▶ Stated problem: Copy out all of the data below with no alterations.

▶ Input:
·····
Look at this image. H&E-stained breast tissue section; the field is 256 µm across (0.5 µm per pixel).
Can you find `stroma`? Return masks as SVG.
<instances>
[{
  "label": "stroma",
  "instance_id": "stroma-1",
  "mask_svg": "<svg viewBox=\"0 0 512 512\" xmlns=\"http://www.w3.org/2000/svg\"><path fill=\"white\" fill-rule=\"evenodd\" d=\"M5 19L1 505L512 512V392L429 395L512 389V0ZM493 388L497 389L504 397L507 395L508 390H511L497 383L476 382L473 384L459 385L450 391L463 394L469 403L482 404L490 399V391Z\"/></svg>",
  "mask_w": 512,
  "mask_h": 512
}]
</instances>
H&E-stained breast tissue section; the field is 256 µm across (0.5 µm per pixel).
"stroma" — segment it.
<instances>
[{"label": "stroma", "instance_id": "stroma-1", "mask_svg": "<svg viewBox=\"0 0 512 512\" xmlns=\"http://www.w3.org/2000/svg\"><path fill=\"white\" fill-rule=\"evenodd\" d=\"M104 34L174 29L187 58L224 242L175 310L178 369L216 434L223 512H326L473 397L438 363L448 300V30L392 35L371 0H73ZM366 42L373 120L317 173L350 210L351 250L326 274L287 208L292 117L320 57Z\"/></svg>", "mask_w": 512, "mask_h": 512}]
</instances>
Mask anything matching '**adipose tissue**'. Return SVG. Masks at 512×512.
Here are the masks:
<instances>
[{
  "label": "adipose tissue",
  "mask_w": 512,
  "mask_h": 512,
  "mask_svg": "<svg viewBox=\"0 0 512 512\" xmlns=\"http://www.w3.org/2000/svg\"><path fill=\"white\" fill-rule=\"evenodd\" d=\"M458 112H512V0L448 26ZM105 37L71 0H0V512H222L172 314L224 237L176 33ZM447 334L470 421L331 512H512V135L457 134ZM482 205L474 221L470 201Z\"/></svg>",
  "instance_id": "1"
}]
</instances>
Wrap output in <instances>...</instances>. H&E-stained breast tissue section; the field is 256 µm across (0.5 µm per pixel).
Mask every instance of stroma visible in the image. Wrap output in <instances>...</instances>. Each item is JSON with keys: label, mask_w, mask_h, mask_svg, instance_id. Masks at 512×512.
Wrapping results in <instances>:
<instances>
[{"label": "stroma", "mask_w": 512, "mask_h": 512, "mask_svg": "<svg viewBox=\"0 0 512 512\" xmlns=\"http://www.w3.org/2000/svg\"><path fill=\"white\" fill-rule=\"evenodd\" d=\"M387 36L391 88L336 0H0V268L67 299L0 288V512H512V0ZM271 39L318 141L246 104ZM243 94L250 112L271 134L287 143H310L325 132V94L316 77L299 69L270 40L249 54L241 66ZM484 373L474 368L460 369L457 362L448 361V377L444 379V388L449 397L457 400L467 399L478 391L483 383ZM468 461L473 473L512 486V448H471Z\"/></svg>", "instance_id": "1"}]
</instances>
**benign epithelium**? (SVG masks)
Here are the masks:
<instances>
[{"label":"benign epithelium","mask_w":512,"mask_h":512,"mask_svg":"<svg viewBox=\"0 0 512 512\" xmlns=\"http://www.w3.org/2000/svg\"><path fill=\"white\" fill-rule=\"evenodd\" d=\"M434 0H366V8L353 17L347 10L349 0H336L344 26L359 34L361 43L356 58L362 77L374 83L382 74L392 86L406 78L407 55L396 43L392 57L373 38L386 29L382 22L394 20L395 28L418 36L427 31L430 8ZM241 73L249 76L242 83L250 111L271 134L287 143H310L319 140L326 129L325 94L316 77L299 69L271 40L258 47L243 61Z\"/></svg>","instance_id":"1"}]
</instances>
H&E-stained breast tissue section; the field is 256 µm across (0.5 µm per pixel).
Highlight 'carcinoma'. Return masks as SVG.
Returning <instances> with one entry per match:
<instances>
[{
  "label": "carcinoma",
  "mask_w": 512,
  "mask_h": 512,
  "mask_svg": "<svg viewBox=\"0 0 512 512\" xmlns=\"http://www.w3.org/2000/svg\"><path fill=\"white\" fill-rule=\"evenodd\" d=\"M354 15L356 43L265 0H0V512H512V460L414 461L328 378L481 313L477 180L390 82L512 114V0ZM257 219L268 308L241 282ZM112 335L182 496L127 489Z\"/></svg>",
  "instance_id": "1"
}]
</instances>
·····
▶ Correct response:
Look at this image. H&E-stained breast tissue section; the field is 256 µm across (0.5 µm per pixel).
Can you find `stroma`? Return masks as SVG.
<instances>
[{
  "label": "stroma",
  "instance_id": "stroma-1",
  "mask_svg": "<svg viewBox=\"0 0 512 512\" xmlns=\"http://www.w3.org/2000/svg\"><path fill=\"white\" fill-rule=\"evenodd\" d=\"M5 19L1 505L512 512V392L429 395L512 389V0ZM493 388L497 389L504 397L507 395L508 390H511L497 383L476 382L473 384L459 385L450 391L463 394L469 403L482 404L490 399V391Z\"/></svg>",
  "mask_w": 512,
  "mask_h": 512
}]
</instances>
H&E-stained breast tissue section; the field is 256 µm across (0.5 µm per pixel).
"stroma" — segment it.
<instances>
[{"label": "stroma", "instance_id": "stroma-1", "mask_svg": "<svg viewBox=\"0 0 512 512\" xmlns=\"http://www.w3.org/2000/svg\"><path fill=\"white\" fill-rule=\"evenodd\" d=\"M104 34L174 29L187 58L224 242L175 310L178 369L216 434L223 512H326L473 397L438 363L448 300V30L392 35L371 0H73ZM366 42L373 120L317 173L350 210L351 250L326 274L287 208L292 117L320 57Z\"/></svg>", "mask_w": 512, "mask_h": 512}]
</instances>
Mask anything matching '**adipose tissue**'. Return SVG. Masks at 512×512.
Here are the masks:
<instances>
[{
  "label": "adipose tissue",
  "mask_w": 512,
  "mask_h": 512,
  "mask_svg": "<svg viewBox=\"0 0 512 512\" xmlns=\"http://www.w3.org/2000/svg\"><path fill=\"white\" fill-rule=\"evenodd\" d=\"M458 112H512V0L448 26ZM105 37L71 0H0V512H222L172 314L224 237L176 33ZM447 334L470 421L331 512H512V135L457 134ZM482 205L474 221L470 201Z\"/></svg>",
  "instance_id": "1"
}]
</instances>
Wrap output in <instances>...</instances>. H&E-stained breast tissue section; the field is 256 µm across (0.5 µm per pixel).
Mask every instance of stroma visible in the image. Wrap output in <instances>...</instances>. Each item is JSON with keys: label, mask_w, mask_h, mask_svg, instance_id. Masks at 512×512.
Wrapping results in <instances>:
<instances>
[{"label": "stroma", "mask_w": 512, "mask_h": 512, "mask_svg": "<svg viewBox=\"0 0 512 512\" xmlns=\"http://www.w3.org/2000/svg\"><path fill=\"white\" fill-rule=\"evenodd\" d=\"M387 36L391 88L336 0H0V268L67 299L0 288V512H512V0ZM271 39L318 141L246 104ZM243 94L250 112L271 134L287 143H310L325 132V94L316 77L299 69L270 40L249 54L241 66ZM484 373L474 368L460 369L457 362L448 361V377L444 379V388L449 397L457 400L467 399L478 391L483 383ZM468 461L473 473L512 486V448H471Z\"/></svg>", "instance_id": "1"}]
</instances>
**benign epithelium**? (SVG masks)
Here are the masks:
<instances>
[{"label":"benign epithelium","mask_w":512,"mask_h":512,"mask_svg":"<svg viewBox=\"0 0 512 512\" xmlns=\"http://www.w3.org/2000/svg\"><path fill=\"white\" fill-rule=\"evenodd\" d=\"M434 0H366V8L353 17L347 10L349 0H336L344 26L359 34L361 43L356 58L362 77L374 83L382 74L392 86L406 78L407 55L396 43L392 57L373 38L386 29L382 22L394 20L395 28L418 36L427 31L430 8ZM241 73L249 76L242 83L250 111L271 134L287 143H310L319 140L326 129L325 94L316 77L299 69L271 40L258 47L243 61Z\"/></svg>","instance_id":"1"}]
</instances>
H&E-stained breast tissue section; the field is 256 µm across (0.5 µm per pixel).
Highlight 'carcinoma'. Return masks as SVG.
Returning <instances> with one entry per match:
<instances>
[{
  "label": "carcinoma",
  "mask_w": 512,
  "mask_h": 512,
  "mask_svg": "<svg viewBox=\"0 0 512 512\" xmlns=\"http://www.w3.org/2000/svg\"><path fill=\"white\" fill-rule=\"evenodd\" d=\"M354 15L356 43L265 0H0V512H512V460L414 461L328 378L481 313L477 180L390 82L512 114V0ZM257 219L268 308L241 282ZM112 335L182 496L127 489Z\"/></svg>",
  "instance_id": "1"
}]
</instances>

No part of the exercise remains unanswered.